-- INFORMATION GIVEN follows --
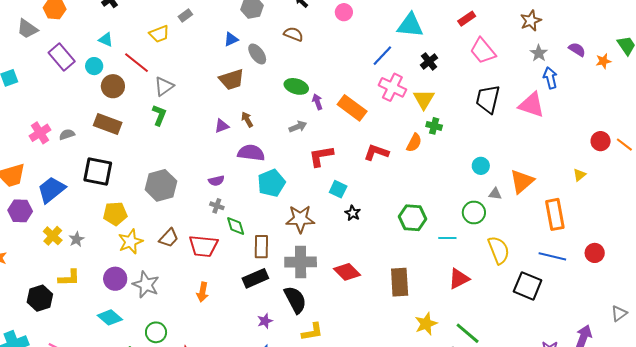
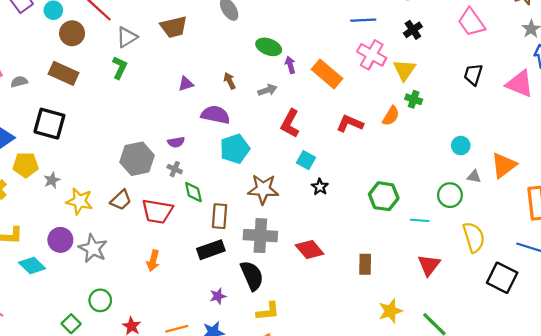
blue line: (382, 56) -> (363, 20), turned 40
brown trapezoid: (232, 79) -> (174, 27), moved
black trapezoid: (488, 99) -> (473, 75), size x0.7
brown arrow: (247, 119) -> (230, 81), moved
red L-shape: (321, 156) -> (290, 123), turned -56
gray hexagon: (161, 185) -> (137, 159), moved
yellow pentagon: (115, 214) -> (26, 165), moved
gray star: (77, 239) -> (52, 180), moved
yellow star: (130, 242) -> (79, 201), turned 30
red triangle: (459, 279) -> (429, 265), turned -30
brown rectangle: (400, 282) -> (365, 264), size x0.7
cyan diamond: (110, 317) -> (32, 265), moved

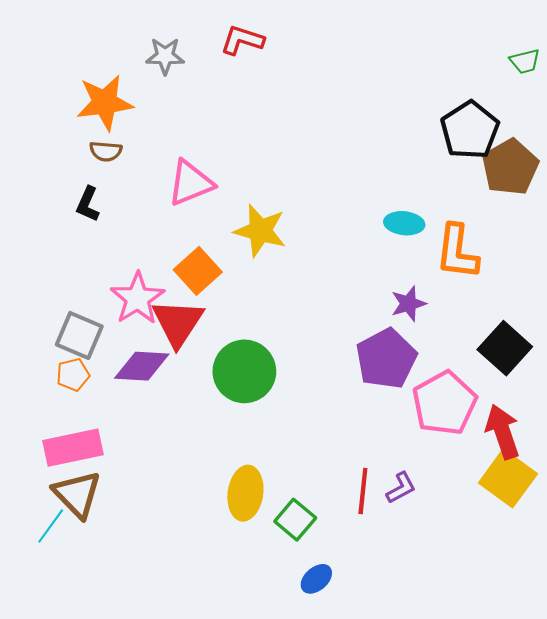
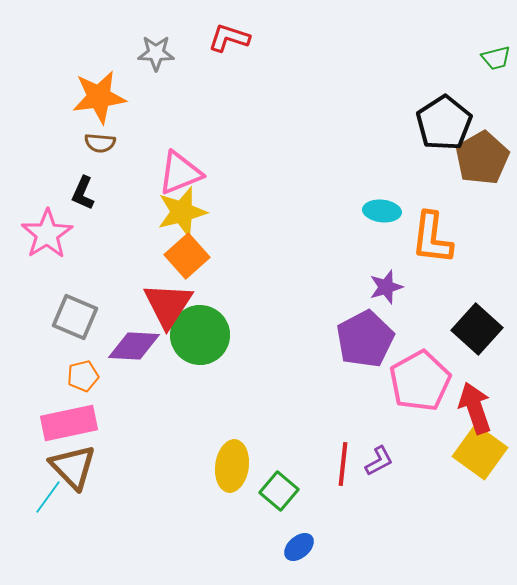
yellow star: (260, 231) -> (182, 212), moved, turned -30
pink star: (137, 298) -> (47, 234), moved
green circle: (244, 371) -> (200, 335), moved
orange pentagon: (73, 375) -> (83, 376), moved

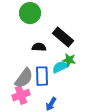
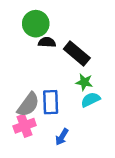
black semicircle: (39, 47) -> (47, 42), moved
cyan semicircle: (60, 67) -> (91, 100), moved

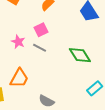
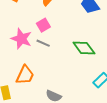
pink star: (18, 42) -> (21, 39), size x1.5

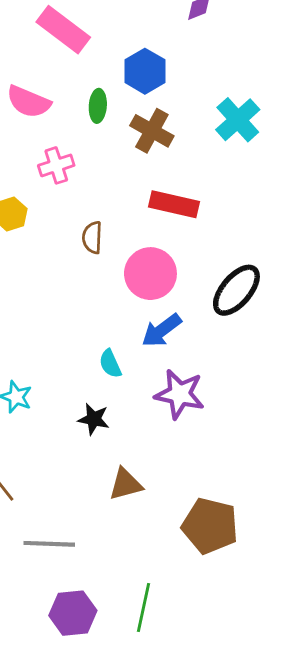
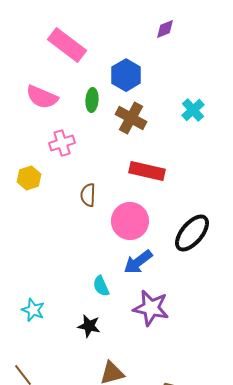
cyan cross: (238, 120) -> (193, 110), size x0.7

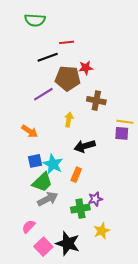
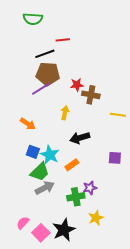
red star: (86, 68) -> (77, 85), moved
brown pentagon: (68, 78) -> (48, 74), moved
purple square: (122, 133) -> (115, 158), moved
blue square: (35, 161) -> (33, 152), turned 32
orange rectangle: (76, 175) -> (72, 165), turned 32
pink semicircle: (29, 227) -> (23, 223), moved
black star: (68, 243) -> (64, 230), turned 30

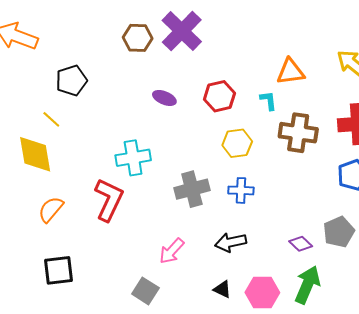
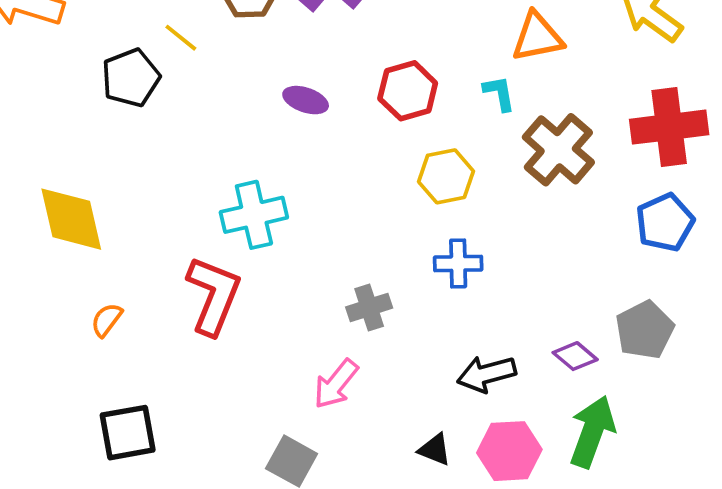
yellow line: (51, 119) -> (181, 38), moved
brown cross: (298, 133) -> (558, 150), turned 36
gray cross: (192, 189) -> (369, 308), moved, size x0.7
orange semicircle: (51, 209) -> (107, 320), size x0.7
black arrow: (231, 242) -> (487, 374), moved

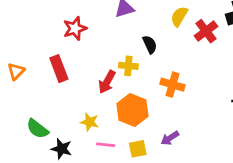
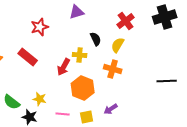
yellow semicircle: (179, 16) -> (118, 45), moved
red cross: (206, 31) -> (126, 21), moved
red rectangle: (59, 69) -> (28, 57), turned -30
yellow star: (90, 122) -> (40, 99), moved

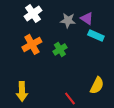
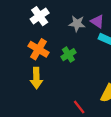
orange cross: (32, 44) -> (39, 49), turned -30
yellow arrow: (22, 91) -> (36, 78), moved

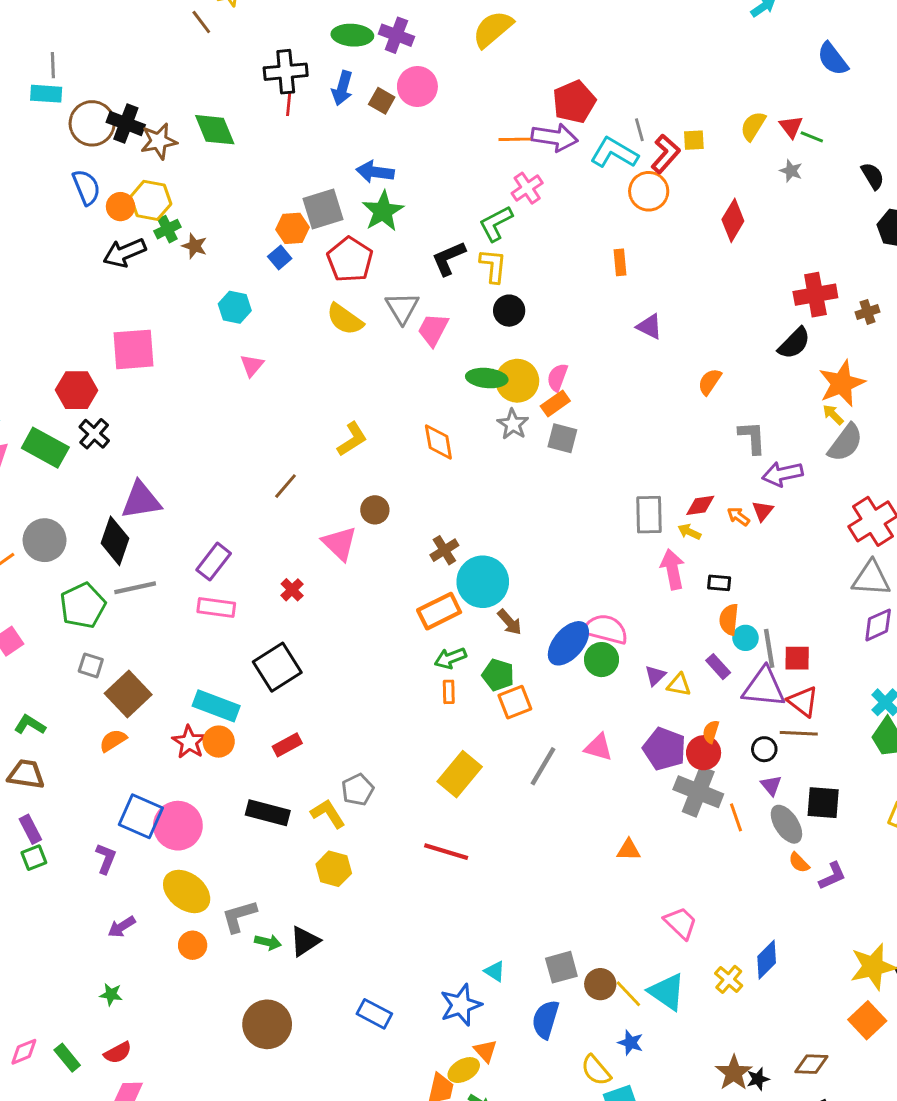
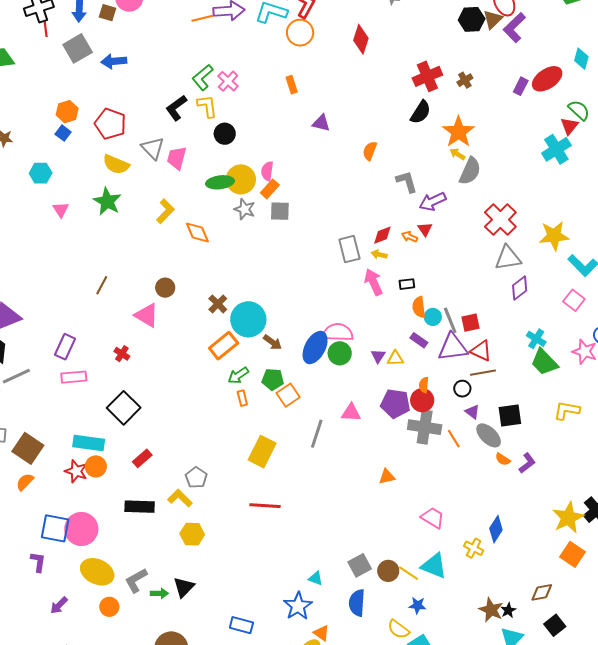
pink cross: (527, 188) -> (228, 81), moved
gray square: (323, 209) -> (78, 48), moved
green star: (383, 211) -> (107, 201), moved
yellow L-shape: (352, 439) -> (165, 211), moved

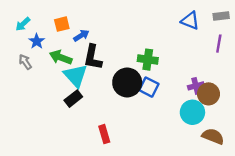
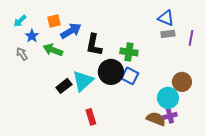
gray rectangle: (221, 16) -> (168, 34), moved
blue arrow: (81, 36) -> (71, 31), size x1.5
black L-shape: (93, 57) -> (94, 45), moved
cyan triangle: (76, 76) -> (83, 81), moved, turned 30
purple cross: (196, 86) -> (170, 116), moved
brown semicircle: (213, 136) -> (156, 119), moved

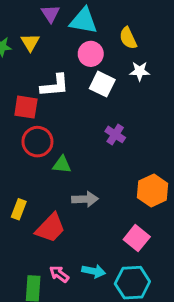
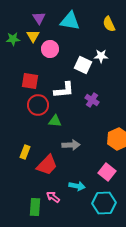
purple triangle: (50, 14) -> (39, 18), moved
yellow semicircle: (128, 38) -> (109, 24), moved
pink circle: (91, 54) -> (50, 49), moved
white star: (140, 71) -> (101, 56), moved
white L-shape: (55, 86) -> (64, 90), moved
cyan arrow: (94, 271) -> (77, 186), moved

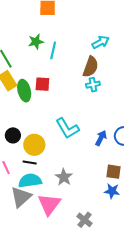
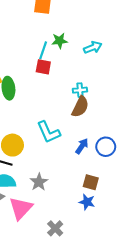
green star: (36, 42) -> (60, 41), moved
brown semicircle: (91, 67) -> (80, 107), moved
red square: (42, 84) -> (43, 67), moved

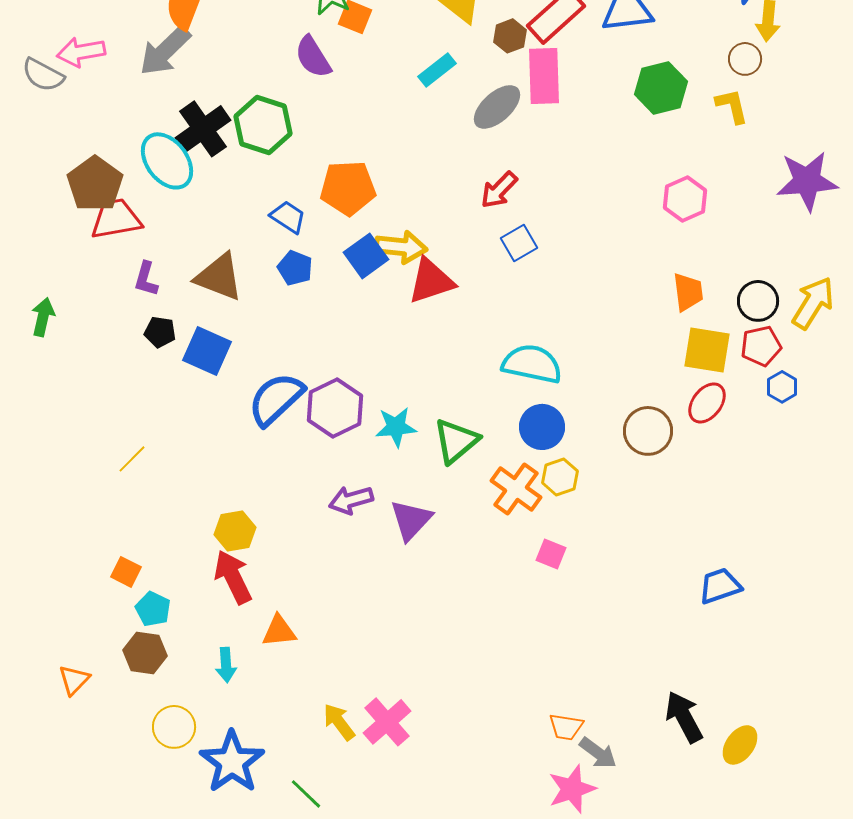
-- INFORMATION GIVEN concluded --
TASK REQUIREMENTS ->
Without the pictures, return the records above exactly as given.

ANSWER TO THIS PROBLEM ->
blue line: (382, 56) -> (363, 20), turned 40
brown trapezoid: (232, 79) -> (174, 27), moved
black trapezoid: (488, 99) -> (473, 75), size x0.7
brown arrow: (247, 119) -> (230, 81), moved
red L-shape: (321, 156) -> (290, 123), turned -56
gray hexagon: (161, 185) -> (137, 159), moved
yellow pentagon: (115, 214) -> (26, 165), moved
gray star: (77, 239) -> (52, 180), moved
yellow star: (130, 242) -> (79, 201), turned 30
red triangle: (459, 279) -> (429, 265), turned -30
brown rectangle: (400, 282) -> (365, 264), size x0.7
cyan diamond: (110, 317) -> (32, 265), moved

yellow star: (260, 231) -> (182, 212), moved, turned -30
pink star: (137, 298) -> (47, 234), moved
green circle: (244, 371) -> (200, 335), moved
orange pentagon: (73, 375) -> (83, 376), moved

black semicircle: (39, 47) -> (47, 42), moved
cyan semicircle: (60, 67) -> (91, 100), moved

pink star: (18, 42) -> (21, 39), size x1.5

cyan cross: (238, 120) -> (193, 110), size x0.7

red star: (86, 68) -> (77, 85), moved
brown pentagon: (68, 78) -> (48, 74), moved
purple square: (122, 133) -> (115, 158), moved
blue square: (35, 161) -> (33, 152), turned 32
orange rectangle: (76, 175) -> (72, 165), turned 32
pink semicircle: (29, 227) -> (23, 223), moved
black star: (68, 243) -> (64, 230), turned 30

yellow line: (51, 119) -> (181, 38), moved
brown cross: (298, 133) -> (558, 150), turned 36
gray cross: (192, 189) -> (369, 308), moved, size x0.7
orange semicircle: (51, 209) -> (107, 320), size x0.7
black arrow: (231, 242) -> (487, 374), moved

yellow semicircle: (179, 16) -> (118, 45), moved
red cross: (206, 31) -> (126, 21), moved
red rectangle: (59, 69) -> (28, 57), turned -30
yellow star: (90, 122) -> (40, 99), moved

orange cross: (32, 44) -> (39, 49), turned -30
yellow arrow: (22, 91) -> (36, 78), moved

pink cross: (527, 188) -> (228, 81), moved
gray square: (323, 209) -> (78, 48), moved
green star: (383, 211) -> (107, 201), moved
yellow L-shape: (352, 439) -> (165, 211), moved

gray rectangle: (221, 16) -> (168, 34), moved
blue arrow: (81, 36) -> (71, 31), size x1.5
black L-shape: (93, 57) -> (94, 45), moved
cyan triangle: (76, 76) -> (83, 81), moved, turned 30
purple cross: (196, 86) -> (170, 116), moved
brown semicircle: (213, 136) -> (156, 119), moved

purple triangle: (50, 14) -> (39, 18), moved
yellow semicircle: (128, 38) -> (109, 24), moved
pink circle: (91, 54) -> (50, 49), moved
white star: (140, 71) -> (101, 56), moved
white L-shape: (55, 86) -> (64, 90), moved
cyan arrow: (94, 271) -> (77, 186), moved

green star: (36, 42) -> (60, 41), moved
brown semicircle: (91, 67) -> (80, 107), moved
red square: (42, 84) -> (43, 67), moved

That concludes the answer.